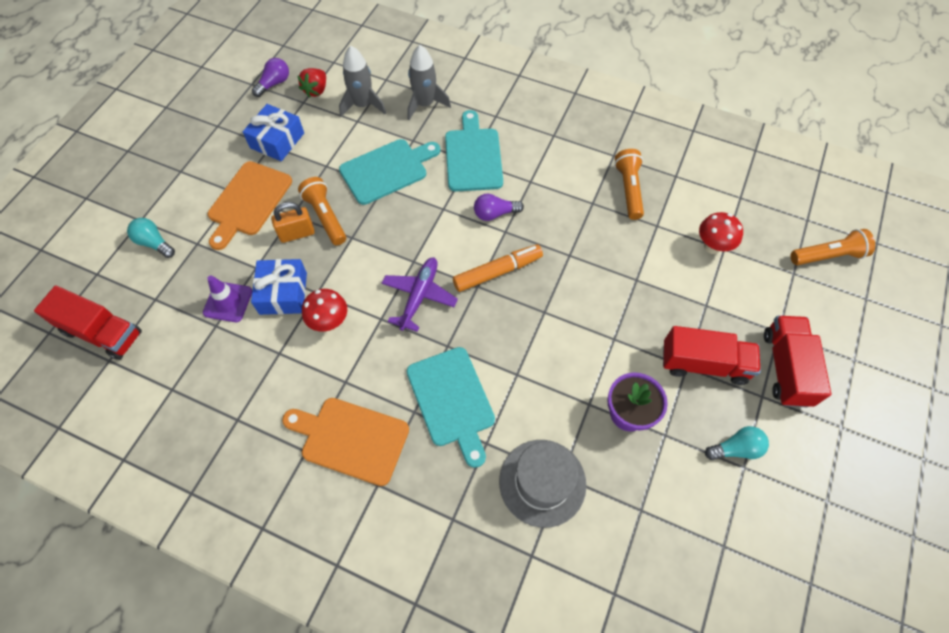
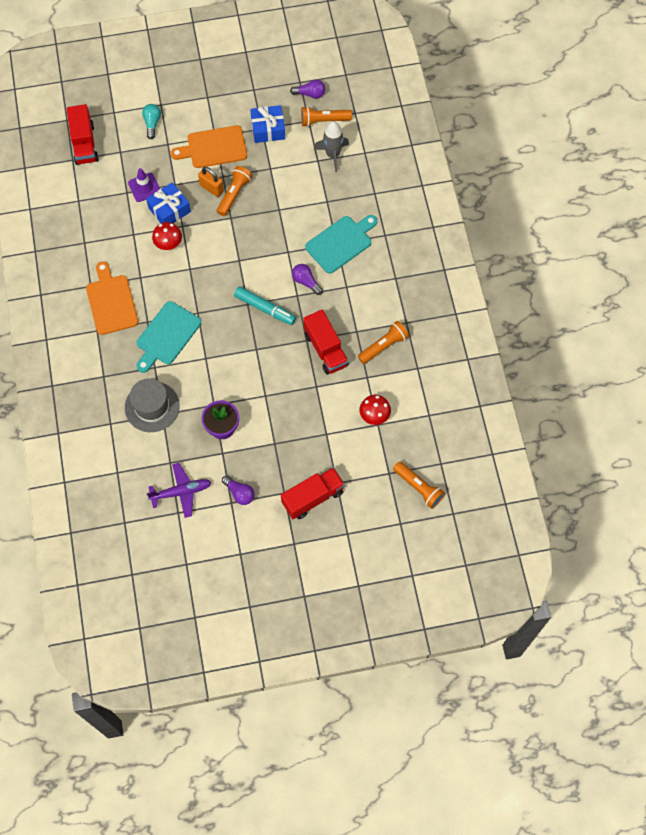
camera: 55 degrees right, 5 degrees up
red strawberry [298,68,326,98] -> orange flashlight [301,106,352,127]
turquoise cutting board [339,139,440,205] -> none
purple plane [382,257,458,332] -> purple plane moved to [147,463,211,518]
grey rocket [407,45,451,120] -> none
orange marker [453,244,543,292] -> turquoise marker [234,286,296,325]
red truck [663,326,761,385] -> red truck moved to [303,310,349,375]
turquoise light bulb [705,426,769,460] -> purple light bulb [222,476,255,505]

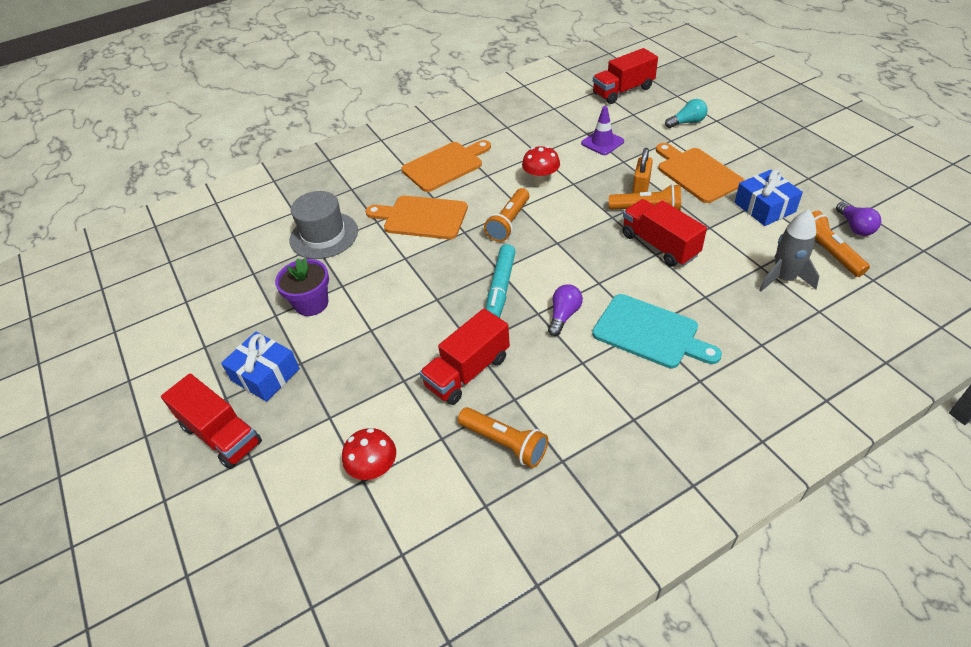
camera: 75 degrees right, 20 degrees down
turquoise cutting board [136,301,201,373] -> orange cutting board [366,196,468,239]
blue gift [146,182,191,223] -> blue gift moved to [221,331,300,402]
purple plane [147,463,211,518] -> none
purple light bulb [222,476,255,505] -> none
orange flashlight [393,462,445,509] -> orange flashlight moved to [484,188,529,242]
none -> red truck [622,199,707,267]

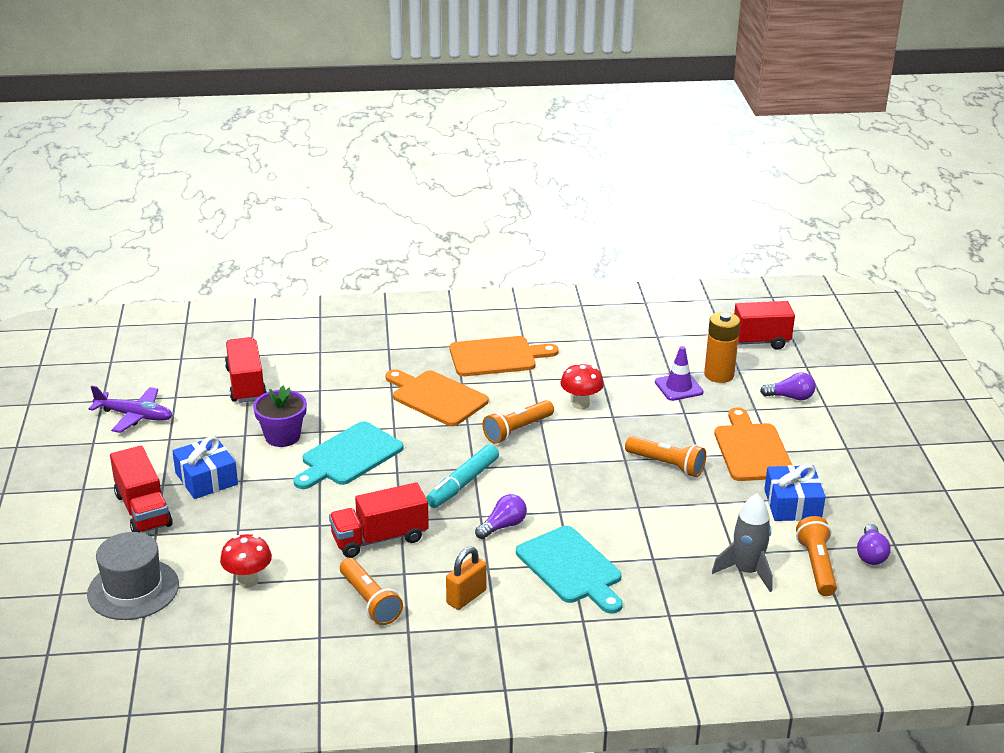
camera: 20 degrees right, 15 degrees down
grey hat [290,191,358,259] -> grey hat moved to [87,532,179,620]
red truck [622,199,707,267] -> red truck moved to [225,337,267,403]
orange padlock [632,148,653,193] -> orange padlock moved to [446,547,487,610]
turquoise light bulb [665,99,708,128] -> purple light bulb [760,372,815,401]
none -> purple plane [88,386,173,433]
none -> turquoise cutting board [294,421,403,489]
none -> orange battery [704,312,740,383]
****
WORK REQUIRED -
Set down the material exactly as given, but print none of the pictures.

ANSWER TO THE PROBLEM -
camera: 55 degrees right, 5 degrees up
red strawberry [298,68,326,98] -> orange flashlight [301,106,352,127]
turquoise cutting board [339,139,440,205] -> none
purple plane [382,257,458,332] -> purple plane moved to [147,463,211,518]
grey rocket [407,45,451,120] -> none
orange marker [453,244,543,292] -> turquoise marker [234,286,296,325]
red truck [663,326,761,385] -> red truck moved to [303,310,349,375]
turquoise light bulb [705,426,769,460] -> purple light bulb [222,476,255,505]

camera: 75 degrees right, 20 degrees down
turquoise cutting board [136,301,201,373] -> orange cutting board [366,196,468,239]
blue gift [146,182,191,223] -> blue gift moved to [221,331,300,402]
purple plane [147,463,211,518] -> none
purple light bulb [222,476,255,505] -> none
orange flashlight [393,462,445,509] -> orange flashlight moved to [484,188,529,242]
none -> red truck [622,199,707,267]

camera: 20 degrees right, 15 degrees down
grey hat [290,191,358,259] -> grey hat moved to [87,532,179,620]
red truck [622,199,707,267] -> red truck moved to [225,337,267,403]
orange padlock [632,148,653,193] -> orange padlock moved to [446,547,487,610]
turquoise light bulb [665,99,708,128] -> purple light bulb [760,372,815,401]
none -> purple plane [88,386,173,433]
none -> turquoise cutting board [294,421,403,489]
none -> orange battery [704,312,740,383]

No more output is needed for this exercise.